**DATA FOR THIS EXERCISE:**
----

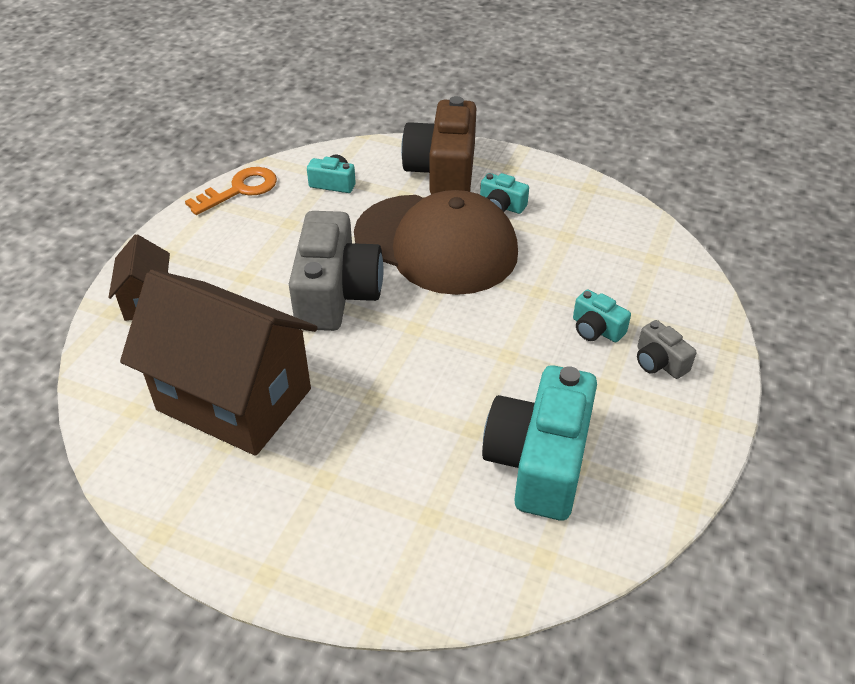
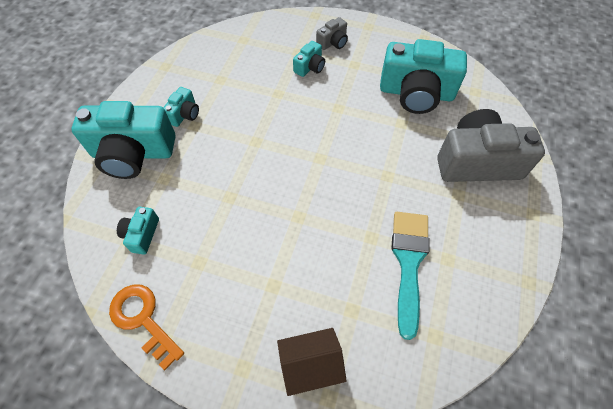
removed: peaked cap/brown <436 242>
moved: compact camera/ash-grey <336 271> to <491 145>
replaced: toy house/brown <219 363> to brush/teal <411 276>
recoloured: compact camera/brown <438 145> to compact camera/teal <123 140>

----

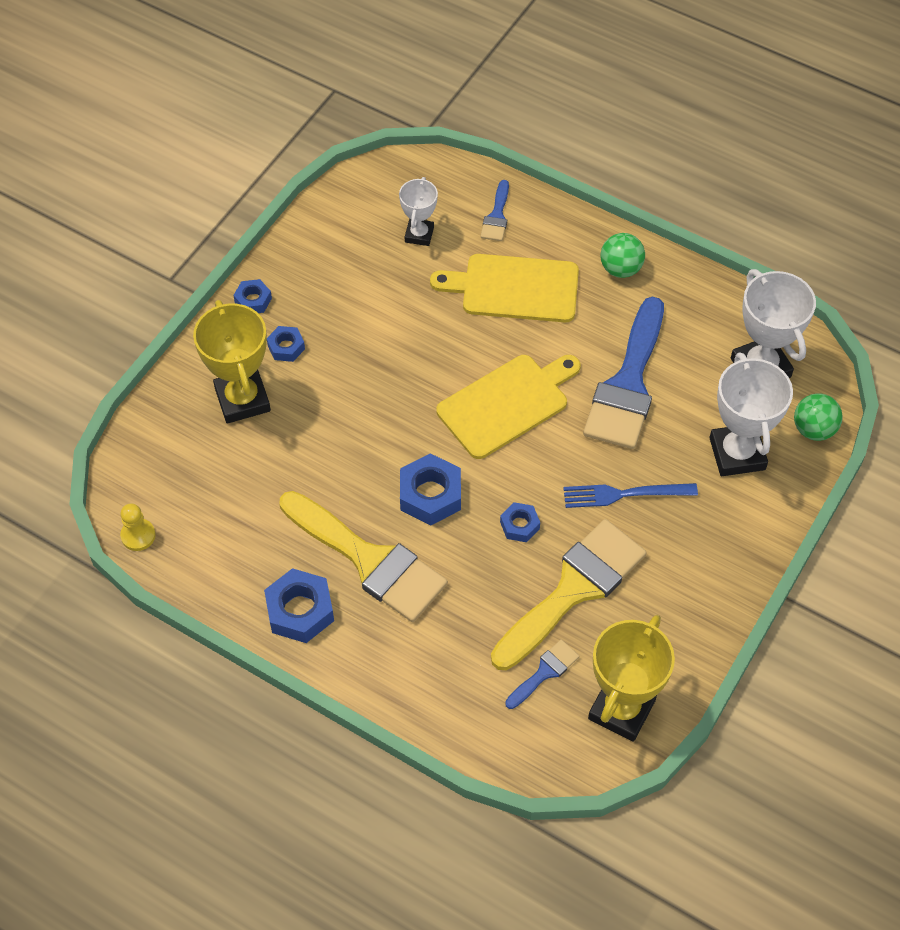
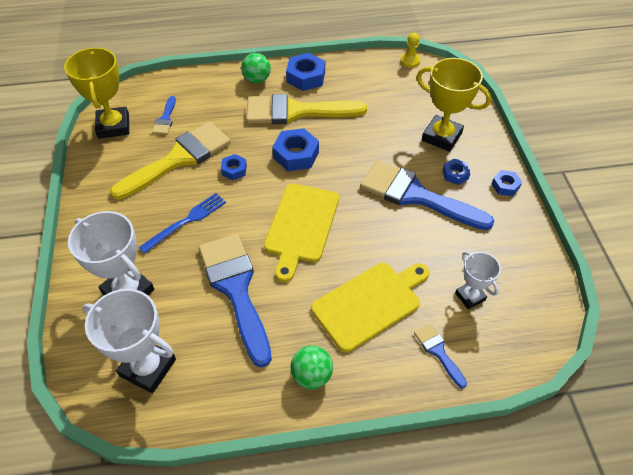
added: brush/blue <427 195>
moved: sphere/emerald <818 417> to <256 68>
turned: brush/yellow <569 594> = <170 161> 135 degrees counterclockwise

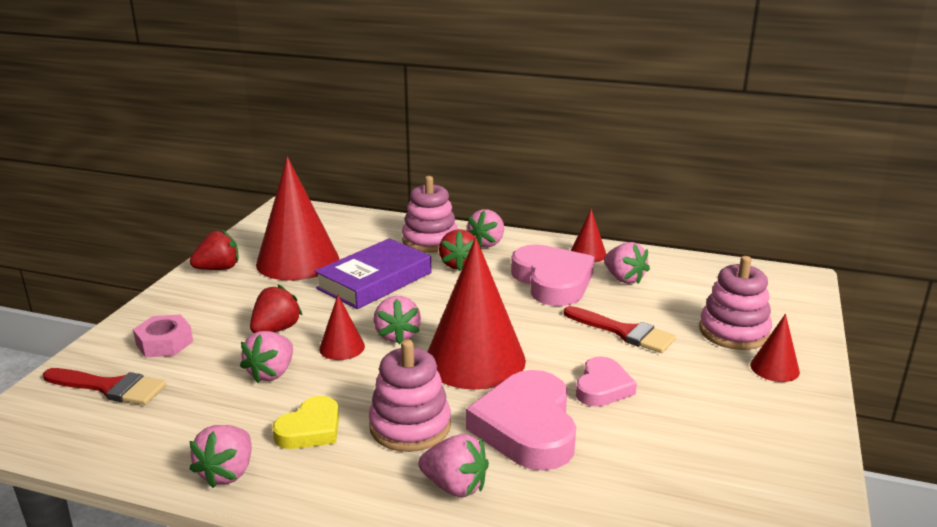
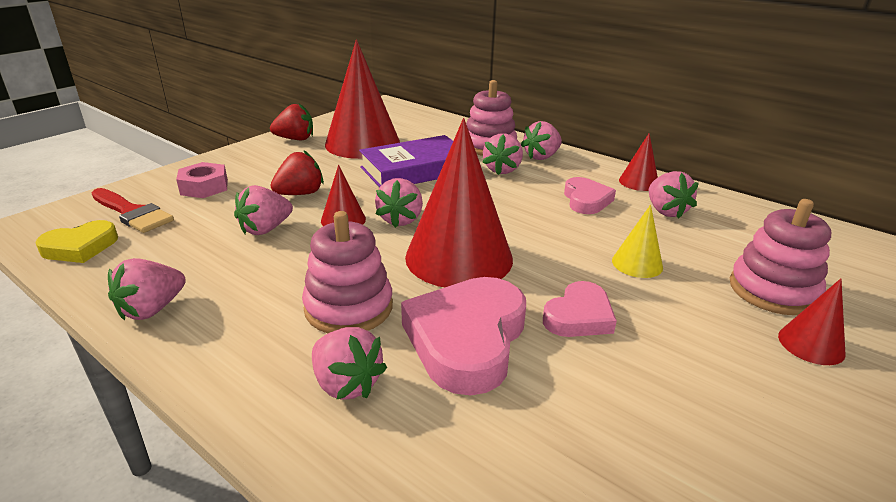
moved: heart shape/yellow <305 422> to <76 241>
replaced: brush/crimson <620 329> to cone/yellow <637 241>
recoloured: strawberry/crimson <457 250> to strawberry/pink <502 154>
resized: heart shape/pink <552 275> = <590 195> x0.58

----

**WHAT YOU WILL DO:**
Look back at the entries above and repeat, unchanged, every line from the line holding "replaced: toy house/brown" through the line holding "recoloured: compact camera/brown".

**TASK OUTPUT:**
replaced: toy house/brown <219 363> to brush/teal <411 276>
recoloured: compact camera/brown <438 145> to compact camera/teal <123 140>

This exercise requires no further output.